REQUIRED ACTION: Go through the entries below. Copy out every line that contains "slope".

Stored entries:
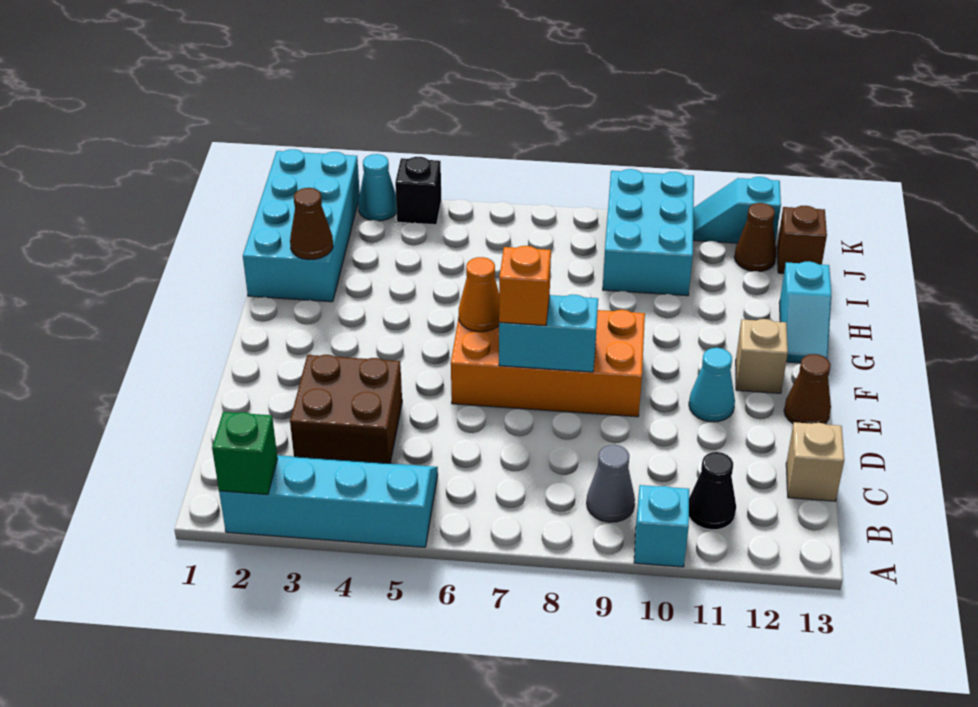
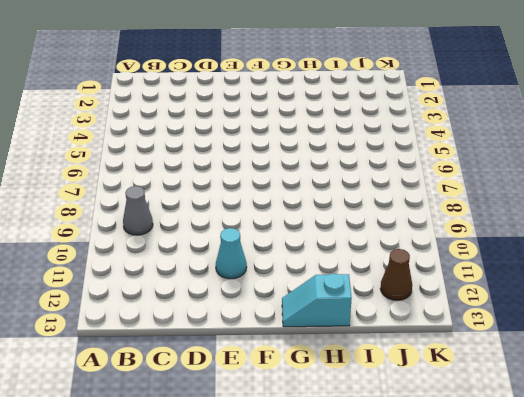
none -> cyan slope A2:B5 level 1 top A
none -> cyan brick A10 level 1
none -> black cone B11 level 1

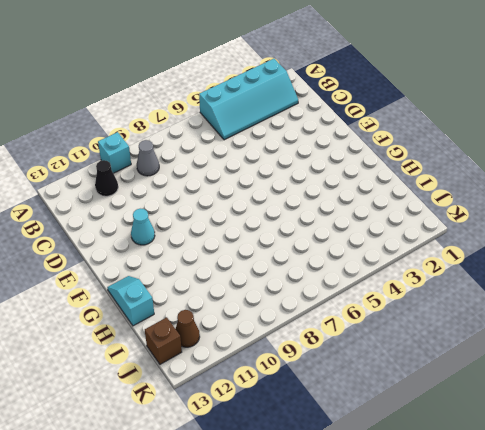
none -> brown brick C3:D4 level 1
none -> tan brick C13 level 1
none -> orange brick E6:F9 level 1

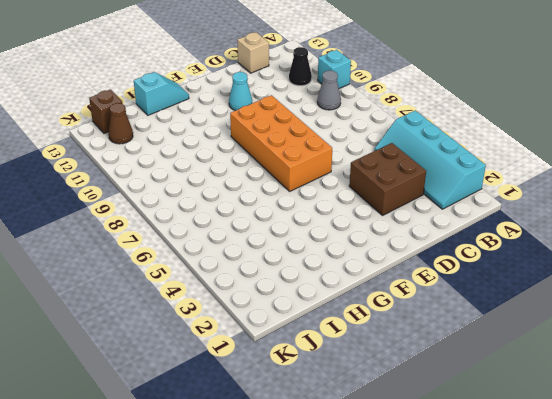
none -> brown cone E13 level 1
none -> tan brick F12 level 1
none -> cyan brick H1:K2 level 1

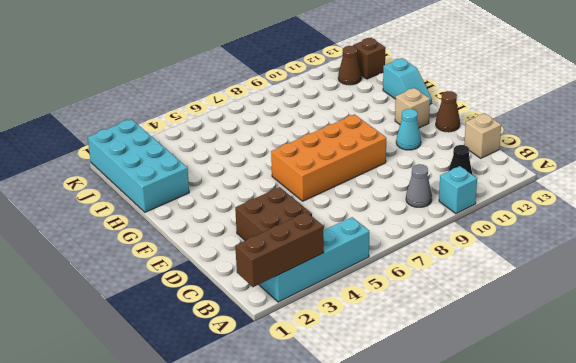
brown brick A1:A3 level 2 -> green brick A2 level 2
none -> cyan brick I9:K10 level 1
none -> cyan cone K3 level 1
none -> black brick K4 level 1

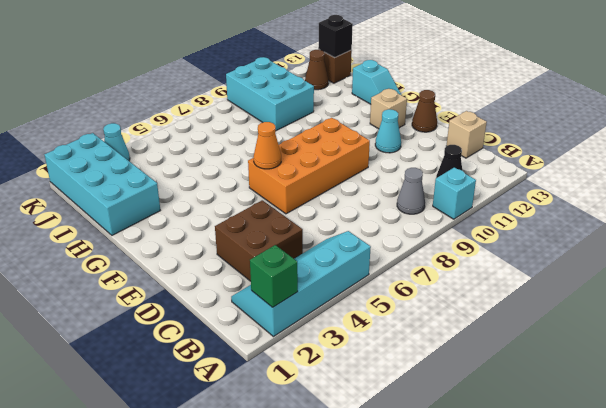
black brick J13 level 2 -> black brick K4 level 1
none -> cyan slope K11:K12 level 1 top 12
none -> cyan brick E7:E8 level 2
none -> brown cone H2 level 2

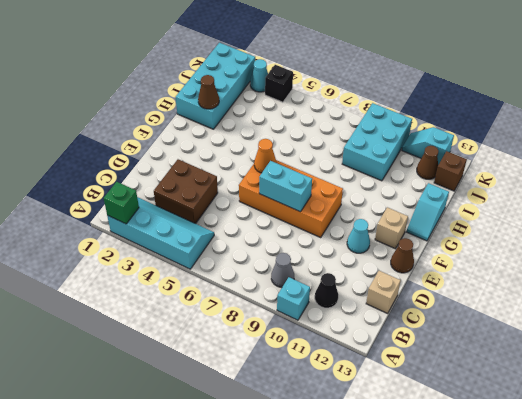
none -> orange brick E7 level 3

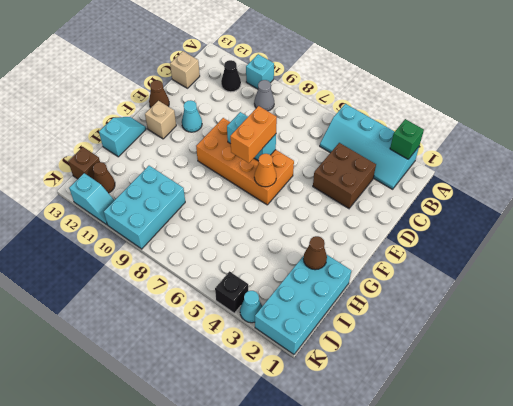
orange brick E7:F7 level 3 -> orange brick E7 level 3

PROBLEM SOLUTION:
none -> cyan slope A2:B5 level 1 top A
none -> cyan slope K11:K12 level 1 top 12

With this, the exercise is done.